━━━━━ Material provided

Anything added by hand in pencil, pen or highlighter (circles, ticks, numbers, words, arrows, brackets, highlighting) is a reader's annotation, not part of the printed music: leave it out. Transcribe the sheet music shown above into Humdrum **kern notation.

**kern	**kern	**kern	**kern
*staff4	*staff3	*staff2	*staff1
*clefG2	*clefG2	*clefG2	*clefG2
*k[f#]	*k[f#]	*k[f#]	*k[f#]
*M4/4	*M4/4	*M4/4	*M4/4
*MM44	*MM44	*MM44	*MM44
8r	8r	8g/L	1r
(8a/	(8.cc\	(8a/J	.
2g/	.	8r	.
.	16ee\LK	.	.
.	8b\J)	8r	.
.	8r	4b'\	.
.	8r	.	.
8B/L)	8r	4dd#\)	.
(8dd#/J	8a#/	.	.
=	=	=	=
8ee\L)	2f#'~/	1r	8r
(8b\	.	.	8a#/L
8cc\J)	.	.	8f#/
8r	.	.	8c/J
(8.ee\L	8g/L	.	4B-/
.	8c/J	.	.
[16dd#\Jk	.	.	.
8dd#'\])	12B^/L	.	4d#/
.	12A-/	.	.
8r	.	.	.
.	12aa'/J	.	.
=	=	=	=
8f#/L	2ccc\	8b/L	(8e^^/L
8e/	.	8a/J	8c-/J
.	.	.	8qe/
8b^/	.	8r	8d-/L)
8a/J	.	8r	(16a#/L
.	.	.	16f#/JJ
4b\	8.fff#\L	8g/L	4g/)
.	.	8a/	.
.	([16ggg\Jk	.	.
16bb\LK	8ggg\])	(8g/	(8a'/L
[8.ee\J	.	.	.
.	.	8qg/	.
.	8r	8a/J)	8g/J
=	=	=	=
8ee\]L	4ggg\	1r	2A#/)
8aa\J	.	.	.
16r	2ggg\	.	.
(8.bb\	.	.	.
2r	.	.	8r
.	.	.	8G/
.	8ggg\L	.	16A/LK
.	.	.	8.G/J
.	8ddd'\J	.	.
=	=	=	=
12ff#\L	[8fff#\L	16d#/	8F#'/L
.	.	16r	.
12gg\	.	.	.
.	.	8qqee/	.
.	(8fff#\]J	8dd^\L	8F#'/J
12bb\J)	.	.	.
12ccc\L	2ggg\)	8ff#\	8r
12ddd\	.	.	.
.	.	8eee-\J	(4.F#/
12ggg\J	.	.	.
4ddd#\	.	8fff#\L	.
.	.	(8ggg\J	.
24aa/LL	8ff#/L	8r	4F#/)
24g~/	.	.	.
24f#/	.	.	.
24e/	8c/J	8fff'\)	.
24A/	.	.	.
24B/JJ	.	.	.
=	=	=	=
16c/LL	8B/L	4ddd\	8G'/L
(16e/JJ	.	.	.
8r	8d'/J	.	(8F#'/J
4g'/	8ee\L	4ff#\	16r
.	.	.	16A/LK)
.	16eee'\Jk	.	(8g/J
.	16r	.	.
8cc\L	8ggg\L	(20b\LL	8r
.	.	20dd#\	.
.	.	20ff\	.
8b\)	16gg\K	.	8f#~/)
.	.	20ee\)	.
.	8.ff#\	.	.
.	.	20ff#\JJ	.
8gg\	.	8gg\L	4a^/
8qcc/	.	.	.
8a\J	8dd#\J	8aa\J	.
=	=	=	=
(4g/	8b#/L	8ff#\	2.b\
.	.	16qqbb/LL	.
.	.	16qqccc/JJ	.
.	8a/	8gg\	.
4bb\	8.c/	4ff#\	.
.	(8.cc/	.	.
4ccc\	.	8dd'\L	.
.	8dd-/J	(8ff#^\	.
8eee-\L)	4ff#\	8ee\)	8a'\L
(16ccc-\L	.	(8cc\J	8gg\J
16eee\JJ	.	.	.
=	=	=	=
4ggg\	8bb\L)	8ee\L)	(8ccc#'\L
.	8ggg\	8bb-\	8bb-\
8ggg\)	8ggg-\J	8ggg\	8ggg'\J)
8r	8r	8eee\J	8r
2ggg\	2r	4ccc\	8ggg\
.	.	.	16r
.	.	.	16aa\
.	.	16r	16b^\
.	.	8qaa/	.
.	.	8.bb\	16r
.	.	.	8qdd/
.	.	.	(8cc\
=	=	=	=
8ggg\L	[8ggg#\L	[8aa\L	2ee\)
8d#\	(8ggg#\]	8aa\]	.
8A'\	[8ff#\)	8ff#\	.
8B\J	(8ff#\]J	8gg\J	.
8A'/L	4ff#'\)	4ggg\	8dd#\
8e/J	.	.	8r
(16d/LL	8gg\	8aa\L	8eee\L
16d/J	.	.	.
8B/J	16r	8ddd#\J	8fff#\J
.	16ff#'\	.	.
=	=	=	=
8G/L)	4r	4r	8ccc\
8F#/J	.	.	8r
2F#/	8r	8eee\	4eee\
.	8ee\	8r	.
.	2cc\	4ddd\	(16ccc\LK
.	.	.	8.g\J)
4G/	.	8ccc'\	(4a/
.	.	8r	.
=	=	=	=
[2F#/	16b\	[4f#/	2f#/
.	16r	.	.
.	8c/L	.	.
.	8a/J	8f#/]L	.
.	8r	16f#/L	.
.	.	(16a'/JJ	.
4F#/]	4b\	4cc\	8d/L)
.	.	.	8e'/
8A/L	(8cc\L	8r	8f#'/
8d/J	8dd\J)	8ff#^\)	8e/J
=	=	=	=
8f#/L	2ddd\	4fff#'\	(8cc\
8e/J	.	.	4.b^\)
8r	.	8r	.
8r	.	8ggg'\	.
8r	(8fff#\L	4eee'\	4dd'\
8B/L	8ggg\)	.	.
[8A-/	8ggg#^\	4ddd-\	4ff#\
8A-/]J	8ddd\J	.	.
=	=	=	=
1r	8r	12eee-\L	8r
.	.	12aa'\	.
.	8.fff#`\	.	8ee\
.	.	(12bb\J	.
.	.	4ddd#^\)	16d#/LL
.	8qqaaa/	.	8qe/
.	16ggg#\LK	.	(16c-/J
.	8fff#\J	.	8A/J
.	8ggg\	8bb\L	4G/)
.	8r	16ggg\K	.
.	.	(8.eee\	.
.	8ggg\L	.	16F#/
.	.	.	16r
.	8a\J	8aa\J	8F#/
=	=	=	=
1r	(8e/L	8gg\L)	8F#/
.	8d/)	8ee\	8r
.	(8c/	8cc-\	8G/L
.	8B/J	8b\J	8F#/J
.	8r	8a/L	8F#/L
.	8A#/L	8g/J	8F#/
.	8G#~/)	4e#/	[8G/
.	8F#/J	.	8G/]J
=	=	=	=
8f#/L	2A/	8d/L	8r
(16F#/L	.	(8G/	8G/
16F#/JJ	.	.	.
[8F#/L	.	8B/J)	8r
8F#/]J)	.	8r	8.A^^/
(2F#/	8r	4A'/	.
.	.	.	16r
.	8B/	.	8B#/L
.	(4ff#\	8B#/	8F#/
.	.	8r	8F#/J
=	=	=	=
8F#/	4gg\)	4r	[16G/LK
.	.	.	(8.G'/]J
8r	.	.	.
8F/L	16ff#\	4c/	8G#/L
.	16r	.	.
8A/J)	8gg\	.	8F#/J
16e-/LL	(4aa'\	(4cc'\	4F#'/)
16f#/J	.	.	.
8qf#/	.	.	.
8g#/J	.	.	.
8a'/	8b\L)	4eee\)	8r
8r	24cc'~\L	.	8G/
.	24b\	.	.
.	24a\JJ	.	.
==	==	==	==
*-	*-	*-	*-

━━━━━━━━━━

_Written exercise_: Please pull out each line in the rows above that contains the string "kern", and copy it in full.

_Result of this task_:
Anything added by hand in pencil, pen or highlighter (circles, ticks, numbers, words, arrows, brackets, highlighting) is a reader's annotation, not part of the printed music: leave it out. Transcribe the sheet music shown above into Humdrum **kern notation.
**kern	**kern	**kern	**kern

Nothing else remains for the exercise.